### Work instructions
When you reach the entries, transcribe each one exactly.

### Entries supplied

◆ ◆ ◆ ◆ ◆

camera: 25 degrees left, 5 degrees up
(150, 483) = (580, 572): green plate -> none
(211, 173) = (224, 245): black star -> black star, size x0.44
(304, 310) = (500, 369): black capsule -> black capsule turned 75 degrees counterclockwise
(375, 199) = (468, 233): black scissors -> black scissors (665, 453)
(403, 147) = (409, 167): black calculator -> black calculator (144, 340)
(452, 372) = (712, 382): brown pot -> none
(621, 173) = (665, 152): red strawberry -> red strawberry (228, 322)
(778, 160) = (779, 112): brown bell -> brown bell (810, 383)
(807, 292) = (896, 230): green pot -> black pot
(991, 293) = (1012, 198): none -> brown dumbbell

◆ ◆ ◆ ◆ ◆

### Result of this exercise
camera: 25 degrees left, 5 degrees up
(150, 483) = (580, 572): green plate -> none
(211, 173) = (224, 245): black star -> black star, size x0.44
(304, 310) = (500, 369): black capsule -> black capsule turned 75 degrees counterclockwise
(375, 199) = (468, 233): black scissors -> black scissors (665, 453)
(403, 147) = (409, 167): black calculator -> black calculator (144, 340)
(452, 372) = (712, 382): brown pot -> none
(621, 173) = (665, 152): red strawberry -> red strawberry (228, 322)
(778, 160) = (779, 112): brown bell -> brown bell (810, 383)
(807, 292) = (896, 230): green pot -> black pot
(991, 293) = (1012, 198): none -> brown dumbbell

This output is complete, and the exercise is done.